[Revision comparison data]
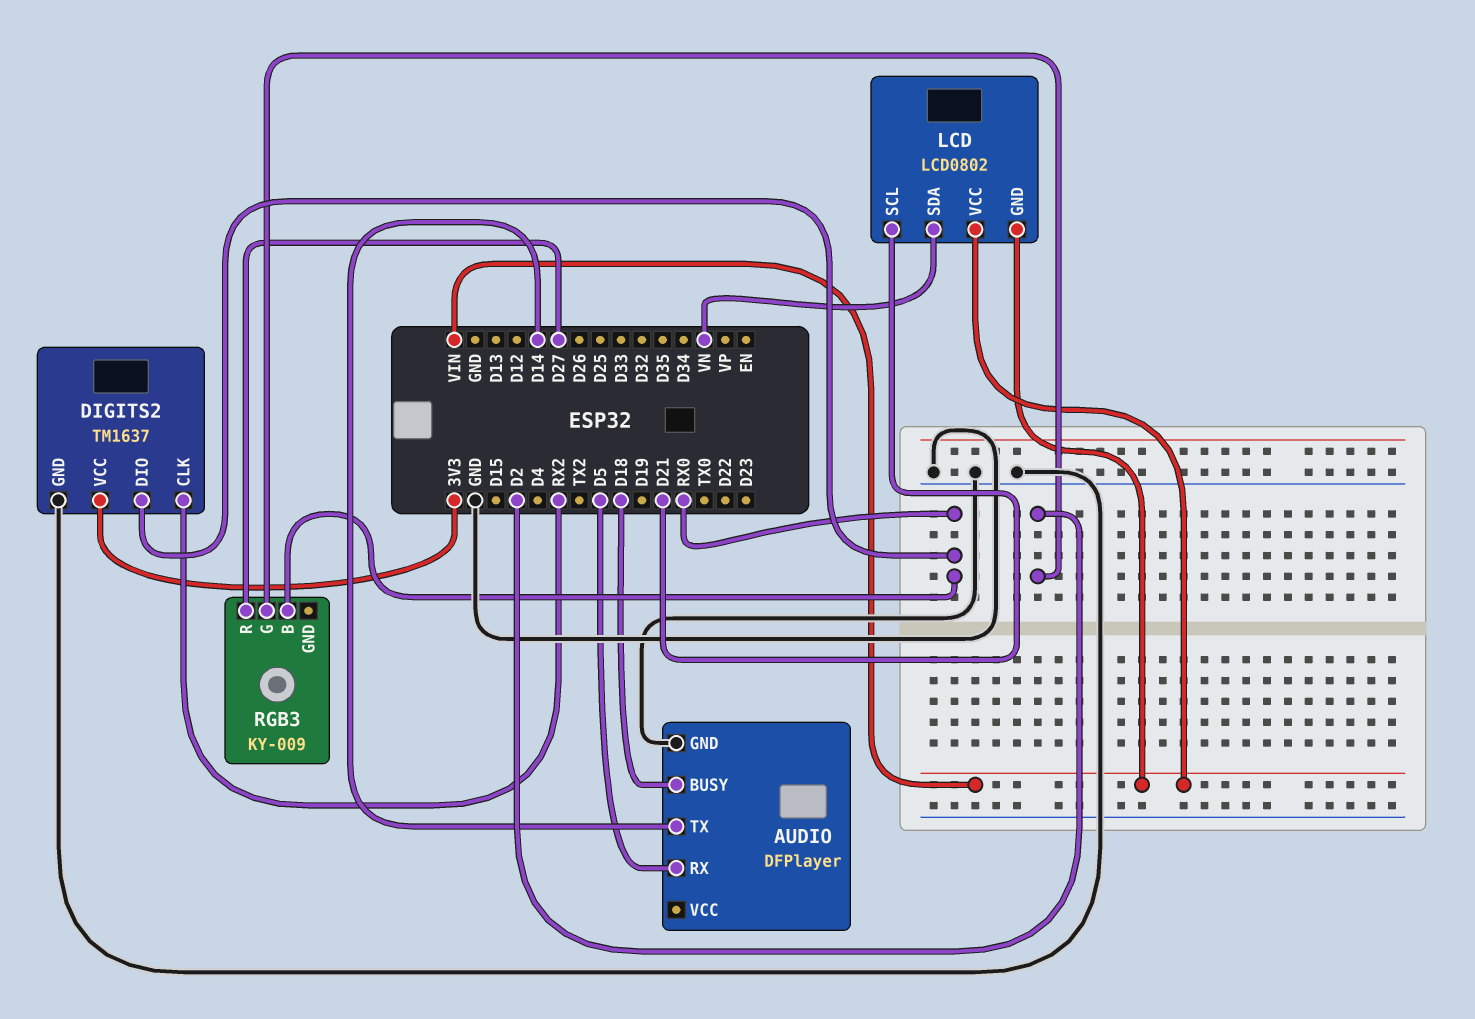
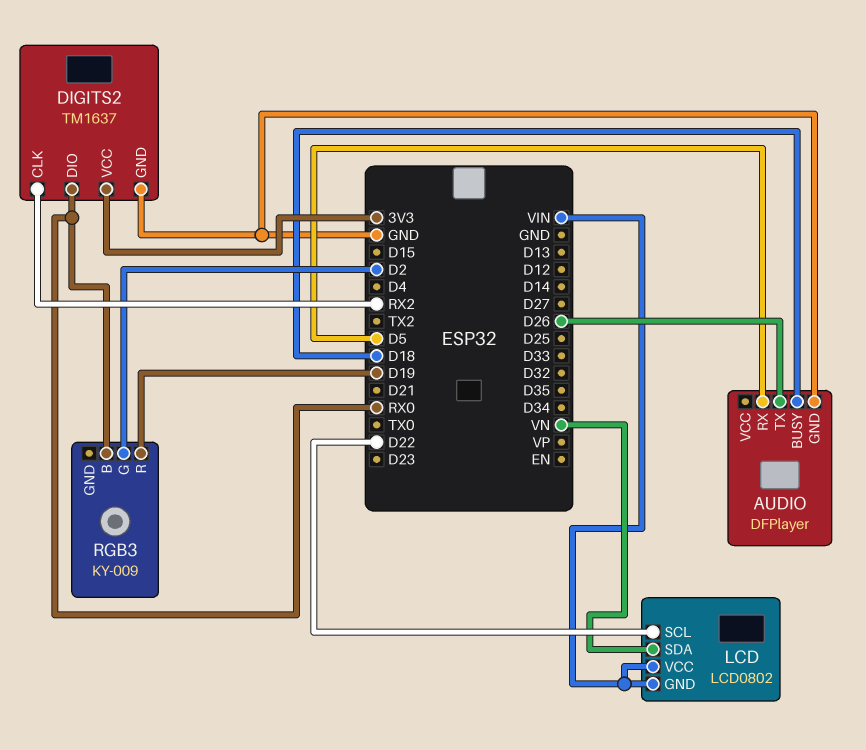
AUDIO pin TX: D14 -> D26
LCD pin SCL: D21 -> D22
RGB3 pin R: D27 -> D19

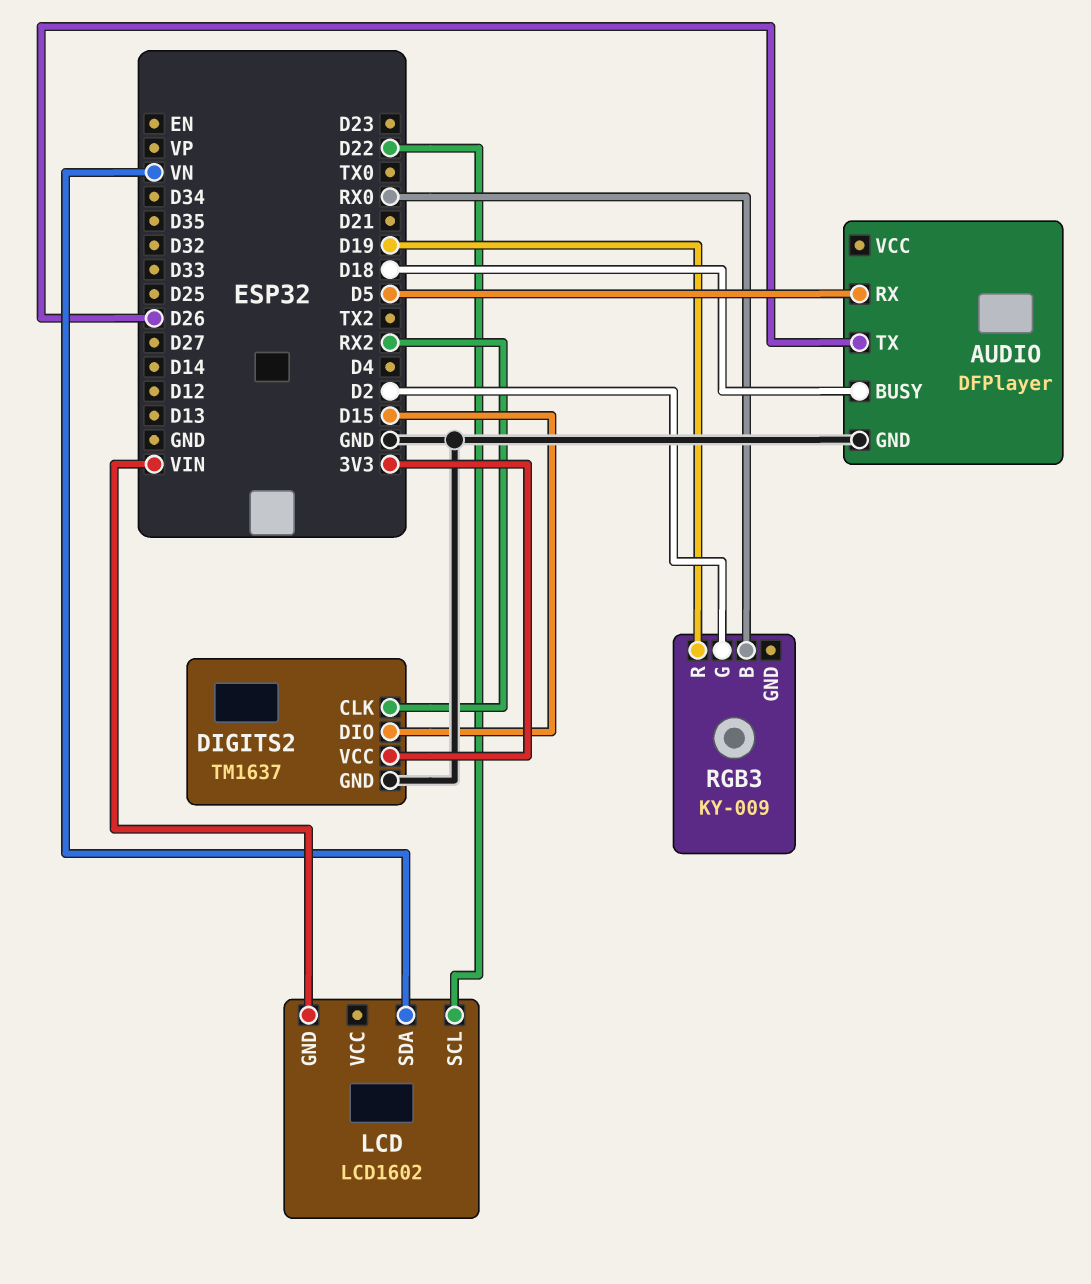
DIGITS2 pin DIO: RX0 -> D15
LCD: LCD0802 -> LCD1602
LCD pin VCC: VIN -> none

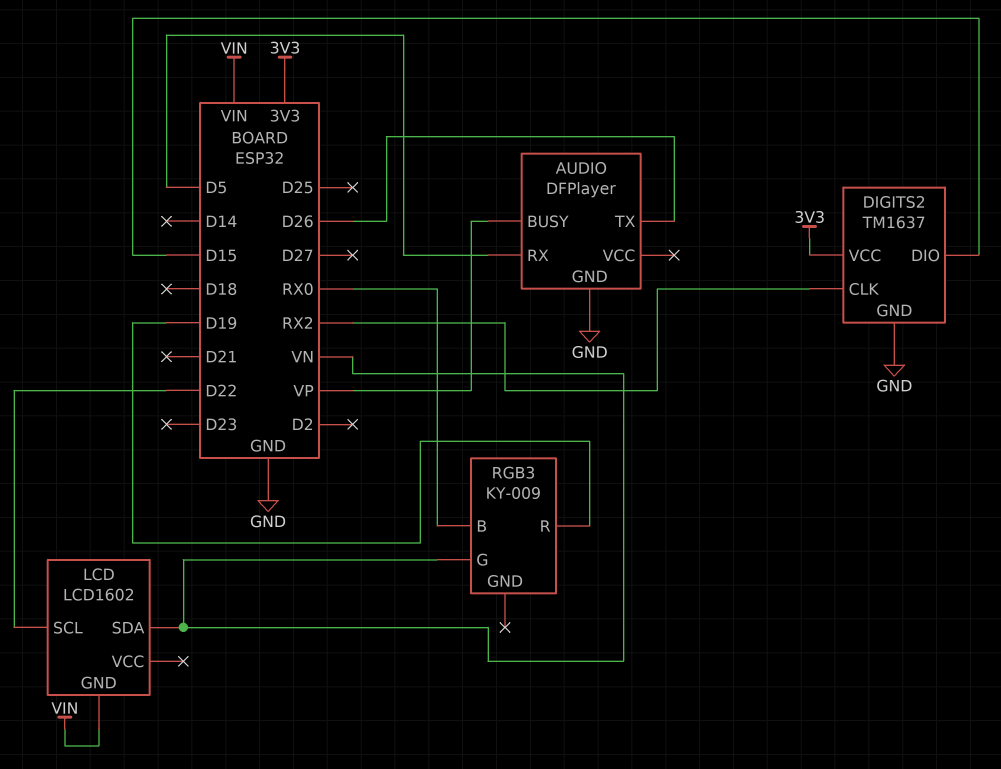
AUDIO pin BUSY: D18 -> VP
RGB3 pin G: D2 -> VN

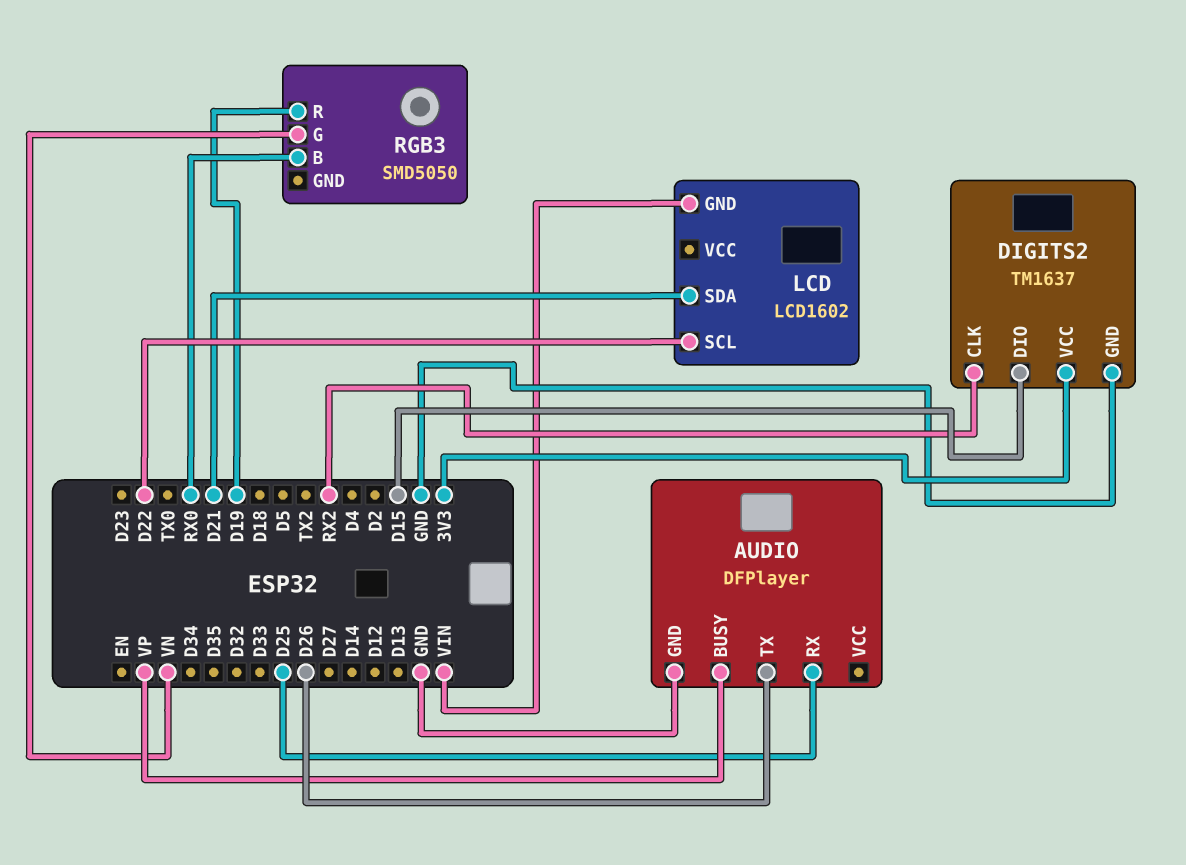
AUDIO pin RX: D5 -> D25
LCD pin SDA: VN -> D21
RGB3: KY-009 -> SMD5050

**What is required:** Going from the line holding "RGB3 pin G: D2 -> VN" to the last line of the data above, reproduce every line exactly, both included, with the pictures omitted.

**Exercise result:**
RGB3 pin G: D2 -> VN

AUDIO pin RX: D5 -> D25
LCD pin SDA: VN -> D21
RGB3: KY-009 -> SMD5050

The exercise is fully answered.